*** ENTRIES SHOWN ***
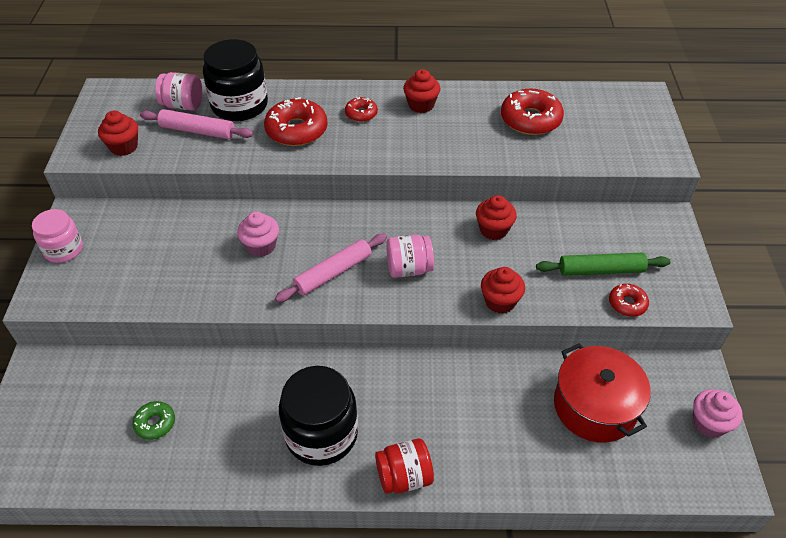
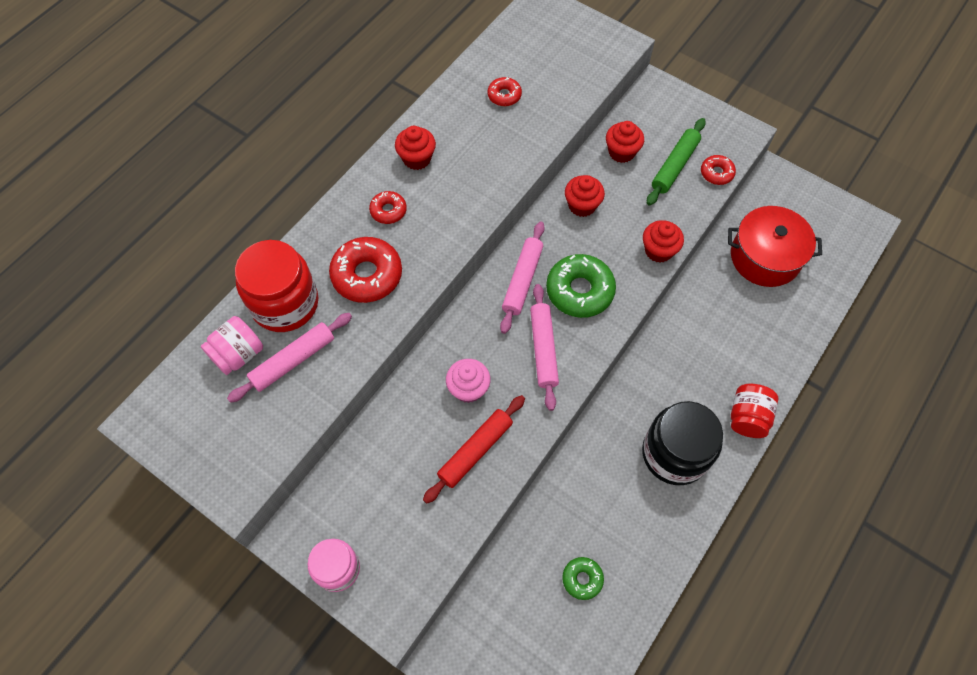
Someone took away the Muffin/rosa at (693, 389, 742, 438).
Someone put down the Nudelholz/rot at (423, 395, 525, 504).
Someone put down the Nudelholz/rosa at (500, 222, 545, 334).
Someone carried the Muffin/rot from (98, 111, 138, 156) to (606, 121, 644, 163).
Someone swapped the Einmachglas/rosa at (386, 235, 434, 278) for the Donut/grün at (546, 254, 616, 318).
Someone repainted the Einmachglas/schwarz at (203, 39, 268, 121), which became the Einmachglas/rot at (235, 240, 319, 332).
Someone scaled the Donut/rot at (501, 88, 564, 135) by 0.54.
*** End of ENTRIES SHOWN ***
*** ENTRIES SHOWN ***
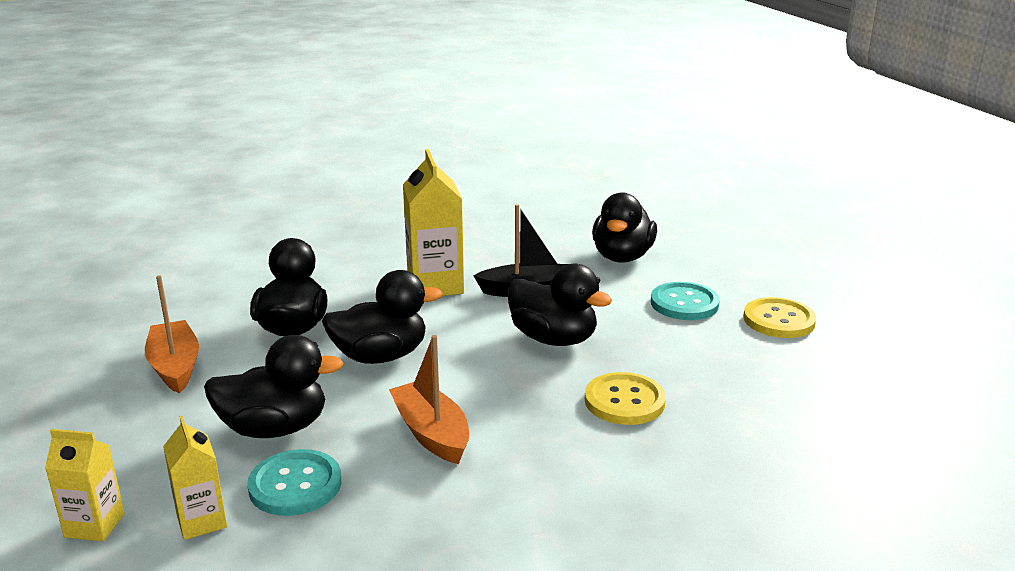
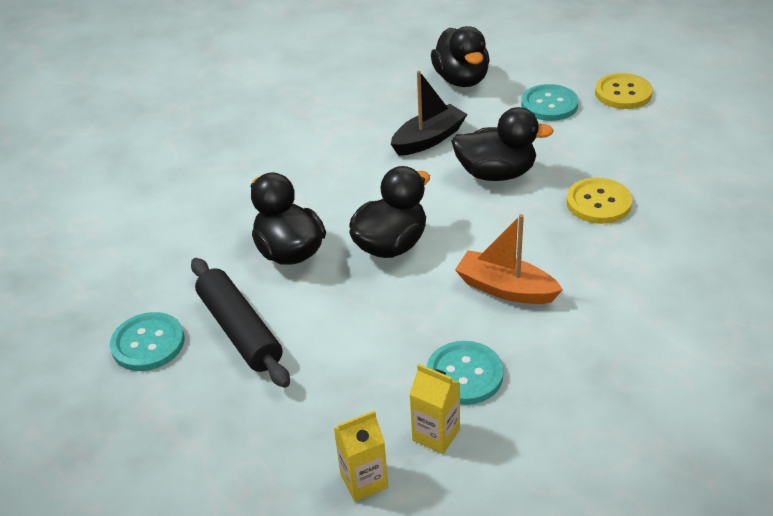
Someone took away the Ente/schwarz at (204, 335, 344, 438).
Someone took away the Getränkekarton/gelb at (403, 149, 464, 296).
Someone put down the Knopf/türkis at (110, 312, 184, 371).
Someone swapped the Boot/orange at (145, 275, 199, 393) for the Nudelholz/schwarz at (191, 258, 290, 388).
*** End of ENTRIES SHOWN ***
WHAT THIS TASK INVOLVES:
From the data, report how many lines hold "Nudelholz", leaving out any other words.

ANSWER FOR THE TASK:
3